**Exercise description**
Print the data that follows without changing a single word.

**Data listing**
-.-.-

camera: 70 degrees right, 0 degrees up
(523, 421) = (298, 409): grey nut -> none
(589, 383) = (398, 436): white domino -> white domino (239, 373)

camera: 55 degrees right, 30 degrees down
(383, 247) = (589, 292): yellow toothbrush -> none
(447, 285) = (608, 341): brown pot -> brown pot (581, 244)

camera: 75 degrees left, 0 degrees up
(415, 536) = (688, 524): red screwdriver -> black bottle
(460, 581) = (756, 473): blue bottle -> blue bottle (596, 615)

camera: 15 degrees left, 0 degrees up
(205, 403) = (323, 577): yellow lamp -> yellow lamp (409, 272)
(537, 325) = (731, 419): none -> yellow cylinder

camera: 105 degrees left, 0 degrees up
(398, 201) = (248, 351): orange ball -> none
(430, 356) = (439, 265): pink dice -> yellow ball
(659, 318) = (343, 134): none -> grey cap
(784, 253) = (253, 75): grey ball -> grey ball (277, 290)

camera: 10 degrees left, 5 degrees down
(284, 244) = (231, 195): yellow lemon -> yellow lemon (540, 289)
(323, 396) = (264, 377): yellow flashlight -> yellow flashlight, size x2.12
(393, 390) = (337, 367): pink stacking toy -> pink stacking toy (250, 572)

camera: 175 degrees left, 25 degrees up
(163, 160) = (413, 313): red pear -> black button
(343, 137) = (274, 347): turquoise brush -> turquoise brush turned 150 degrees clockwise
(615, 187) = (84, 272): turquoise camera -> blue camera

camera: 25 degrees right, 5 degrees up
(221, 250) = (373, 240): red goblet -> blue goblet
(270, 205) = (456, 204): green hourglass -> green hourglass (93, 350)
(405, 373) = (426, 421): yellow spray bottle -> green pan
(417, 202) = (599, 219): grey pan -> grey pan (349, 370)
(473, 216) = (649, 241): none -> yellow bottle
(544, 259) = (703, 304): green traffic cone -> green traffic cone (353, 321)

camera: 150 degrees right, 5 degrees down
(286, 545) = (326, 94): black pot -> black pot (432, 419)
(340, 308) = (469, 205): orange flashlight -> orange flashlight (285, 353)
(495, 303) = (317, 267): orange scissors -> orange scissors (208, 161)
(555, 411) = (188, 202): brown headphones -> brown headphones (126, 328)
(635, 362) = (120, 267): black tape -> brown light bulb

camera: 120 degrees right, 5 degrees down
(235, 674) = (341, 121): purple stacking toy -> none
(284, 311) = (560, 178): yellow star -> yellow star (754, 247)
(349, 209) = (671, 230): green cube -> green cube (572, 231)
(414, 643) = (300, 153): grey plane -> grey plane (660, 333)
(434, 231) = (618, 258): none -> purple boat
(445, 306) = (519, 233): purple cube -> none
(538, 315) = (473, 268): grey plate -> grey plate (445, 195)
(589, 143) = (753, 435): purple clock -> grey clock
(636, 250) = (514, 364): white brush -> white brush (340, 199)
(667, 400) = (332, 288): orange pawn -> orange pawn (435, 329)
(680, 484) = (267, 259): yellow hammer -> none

-.-.-

**Problem solution**
camera: 70 degrees right, 0 degrees up
(523, 421) = (298, 409): grey nut -> none
(589, 383) = (398, 436): white domino -> white domino (239, 373)

camera: 55 degrees right, 30 degrees down
(383, 247) = (589, 292): yellow toothbrush -> none
(447, 285) = (608, 341): brown pot -> brown pot (581, 244)

camera: 75 degrees left, 0 degrees up
(415, 536) = (688, 524): red screwdriver -> black bottle
(460, 581) = (756, 473): blue bottle -> blue bottle (596, 615)

camera: 15 degrees left, 0 degrees up
(205, 403) = (323, 577): yellow lamp -> yellow lamp (409, 272)
(537, 325) = (731, 419): none -> yellow cylinder

camera: 105 degrees left, 0 degrees up
(398, 201) = (248, 351): orange ball -> none
(430, 356) = (439, 265): pink dice -> yellow ball
(659, 318) = (343, 134): none -> grey cap
(784, 253) = (253, 75): grey ball -> grey ball (277, 290)

camera: 10 degrees left, 5 degrees down
(284, 244) = (231, 195): yellow lemon -> yellow lemon (540, 289)
(323, 396) = (264, 377): yellow flashlight -> yellow flashlight, size x2.12
(393, 390) = (337, 367): pink stacking toy -> pink stacking toy (250, 572)

camera: 175 degrees left, 25 degrees up
(163, 160) = (413, 313): red pear -> black button
(343, 137) = (274, 347): turquoise brush -> turquoise brush turned 150 degrees clockwise
(615, 187) = (84, 272): turquoise camera -> blue camera

camera: 25 degrees right, 5 degrees up
(221, 250) = (373, 240): red goblet -> blue goblet
(270, 205) = (456, 204): green hourglass -> green hourglass (93, 350)
(405, 373) = (426, 421): yellow spray bottle -> green pan
(417, 202) = (599, 219): grey pan -> grey pan (349, 370)
(473, 216) = (649, 241): none -> yellow bottle
(544, 259) = (703, 304): green traffic cone -> green traffic cone (353, 321)

camera: 150 degrees right, 5 degrees down
(286, 545) = (326, 94): black pot -> black pot (432, 419)
(340, 308) = (469, 205): orange flashlight -> orange flashlight (285, 353)
(495, 303) = (317, 267): orange scissors -> orange scissors (208, 161)
(555, 411) = (188, 202): brown headphones -> brown headphones (126, 328)
(635, 362) = (120, 267): black tape -> brown light bulb

camera: 120 degrees right, 5 degrees down
(235, 674) = (341, 121): purple stacking toy -> none
(284, 311) = (560, 178): yellow star -> yellow star (754, 247)
(349, 209) = (671, 230): green cube -> green cube (572, 231)
(414, 643) = (300, 153): grey plane -> grey plane (660, 333)
(434, 231) = (618, 258): none -> purple boat
(445, 306) = (519, 233): purple cube -> none
(538, 315) = (473, 268): grey plate -> grey plate (445, 195)
(589, 143) = (753, 435): purple clock -> grey clock
(636, 250) = (514, 364): white brush -> white brush (340, 199)
(667, 400) = (332, 288): orange pawn -> orange pawn (435, 329)
(680, 484) = (267, 259): yellow hammer -> none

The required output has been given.